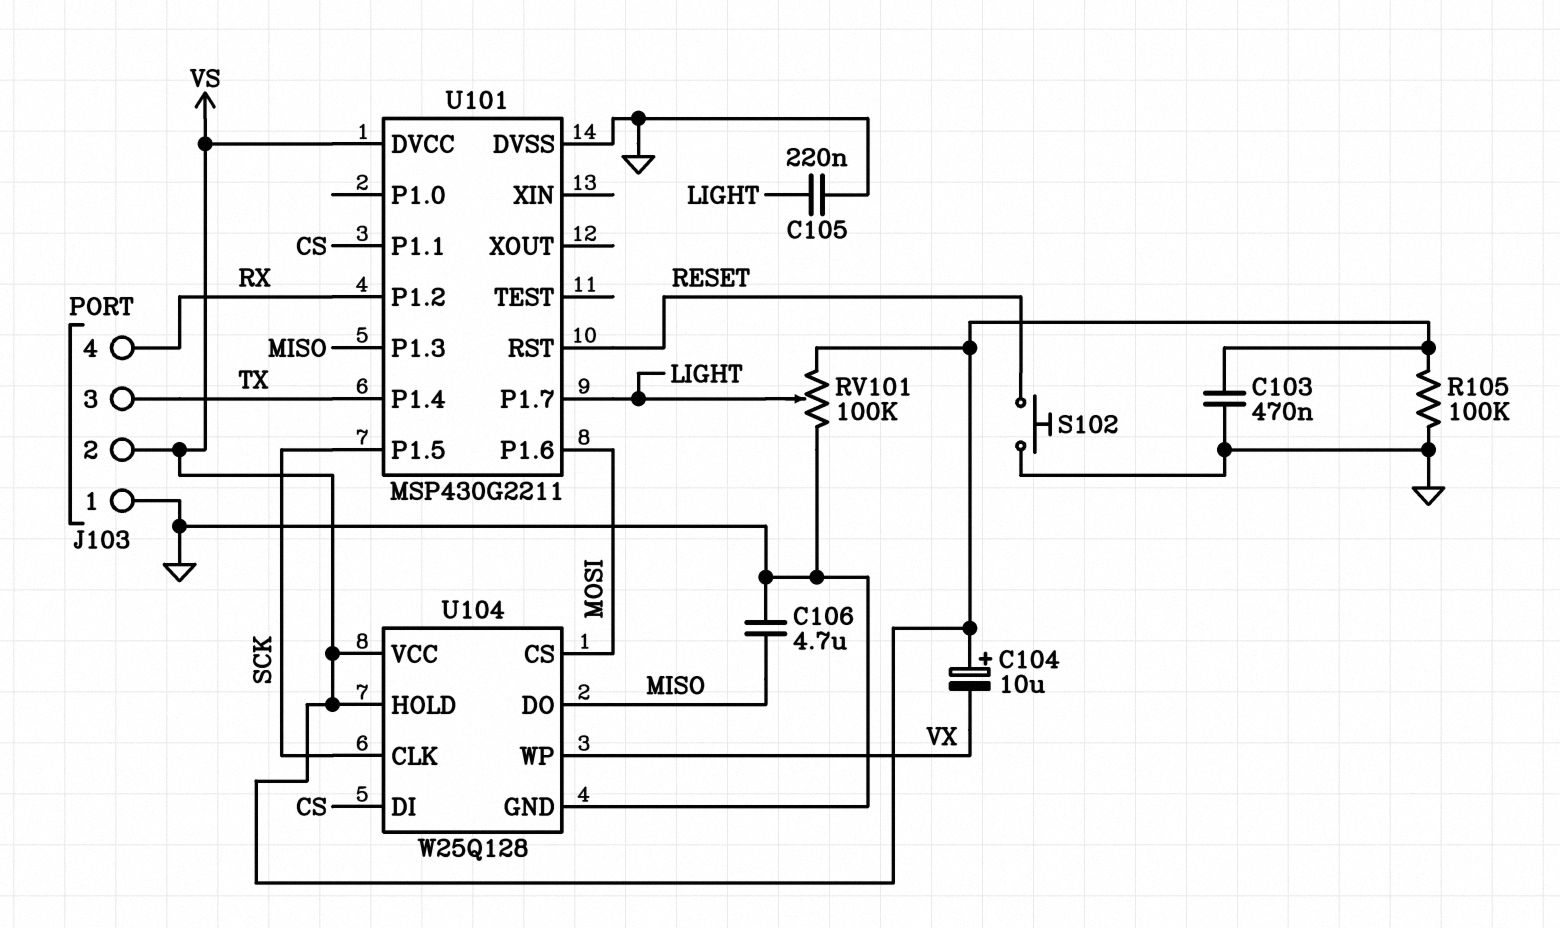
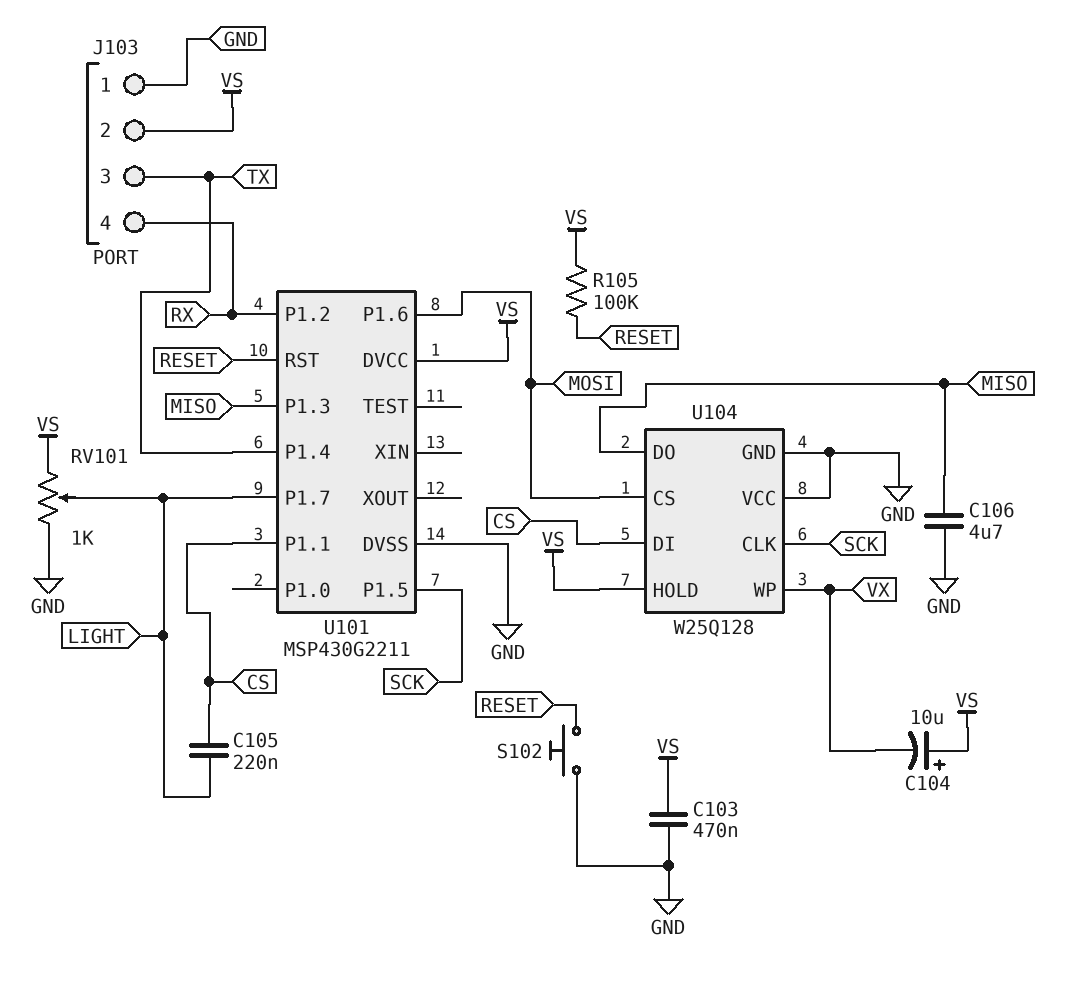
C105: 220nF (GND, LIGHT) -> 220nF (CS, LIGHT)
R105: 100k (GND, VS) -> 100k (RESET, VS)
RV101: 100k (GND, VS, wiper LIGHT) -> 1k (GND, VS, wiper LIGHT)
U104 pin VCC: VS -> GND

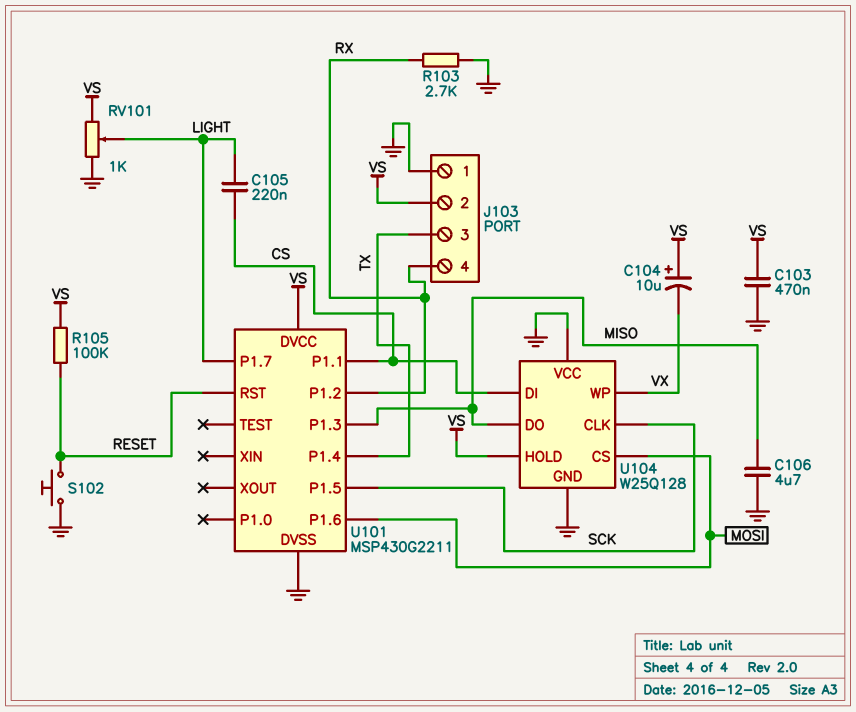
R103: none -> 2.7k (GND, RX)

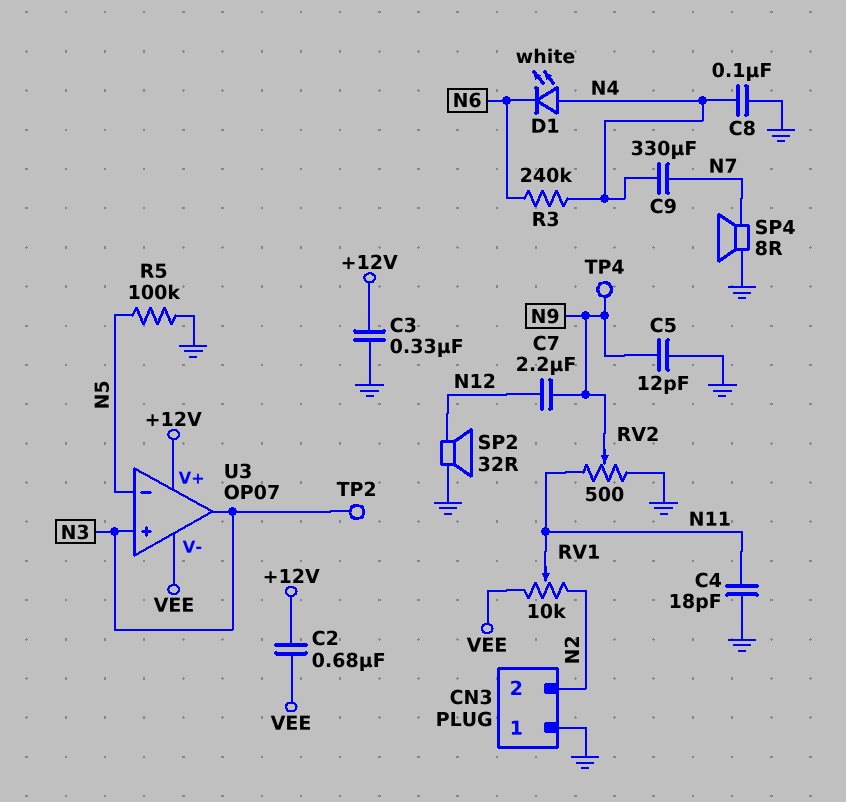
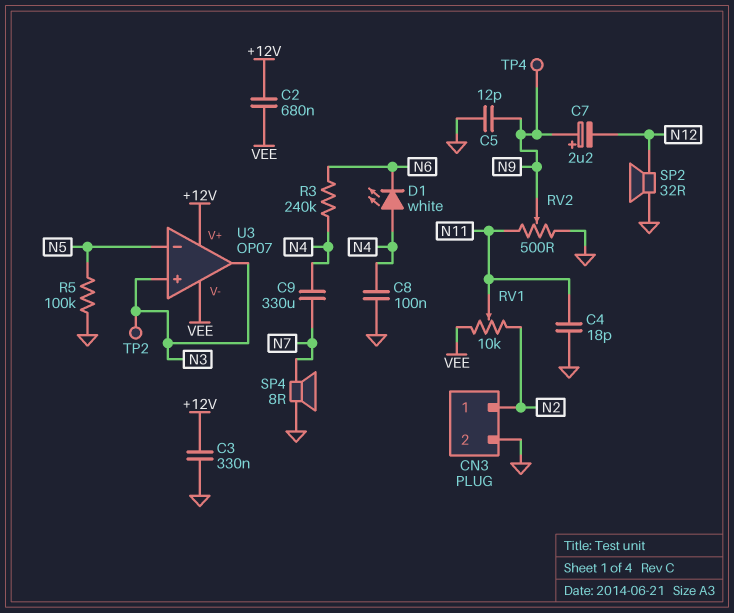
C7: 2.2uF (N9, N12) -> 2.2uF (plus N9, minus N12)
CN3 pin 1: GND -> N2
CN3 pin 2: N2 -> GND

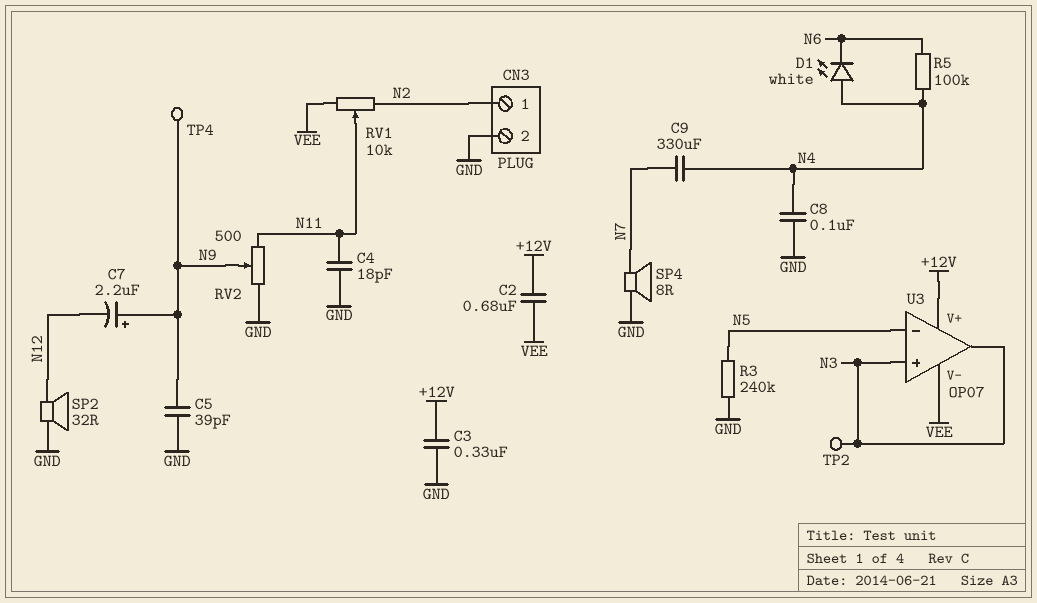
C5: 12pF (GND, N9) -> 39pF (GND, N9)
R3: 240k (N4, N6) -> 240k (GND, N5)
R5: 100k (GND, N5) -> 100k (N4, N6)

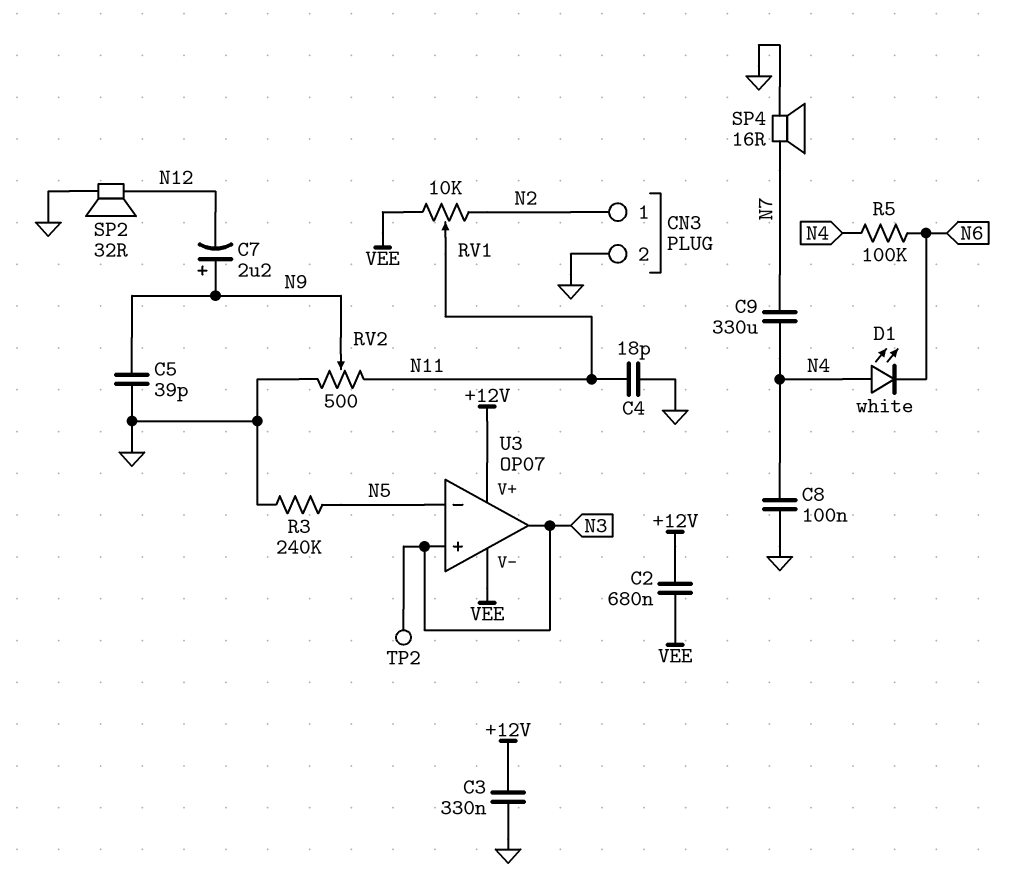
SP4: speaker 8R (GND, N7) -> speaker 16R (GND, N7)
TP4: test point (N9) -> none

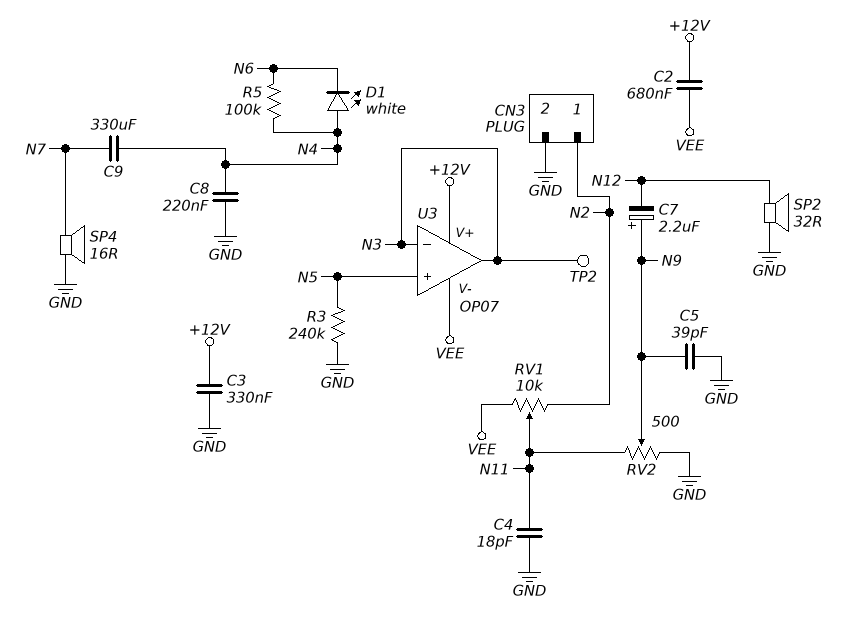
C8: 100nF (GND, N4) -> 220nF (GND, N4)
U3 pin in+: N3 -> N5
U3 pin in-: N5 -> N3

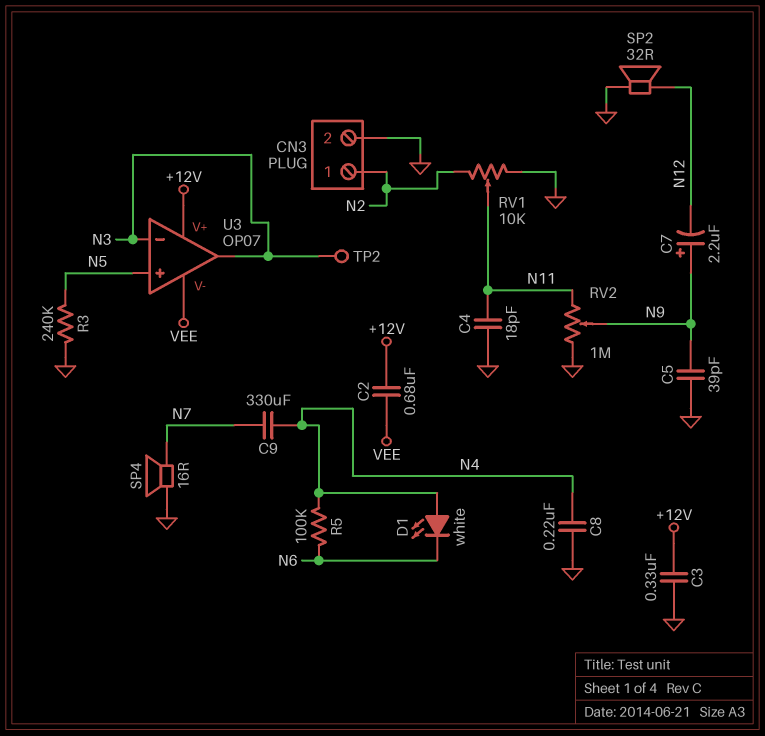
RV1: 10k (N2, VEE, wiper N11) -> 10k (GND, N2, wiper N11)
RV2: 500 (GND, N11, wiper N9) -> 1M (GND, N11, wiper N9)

• • • •

■ WORK REQUIRED: Pull every line with the string "wiper" from the data above.

■ ANSWER FOR THIS EXERCISE:
RV101: 100k (GND, VS, wiper LIGHT) -> 1k (GND, VS, wiper LIGHT)
RV1: 10k (N2, VEE, wiper N11) -> 10k (GND, N2, wiper N11)
RV2: 500 (GND, N11, wiper N9) -> 1M (GND, N11, wiper N9)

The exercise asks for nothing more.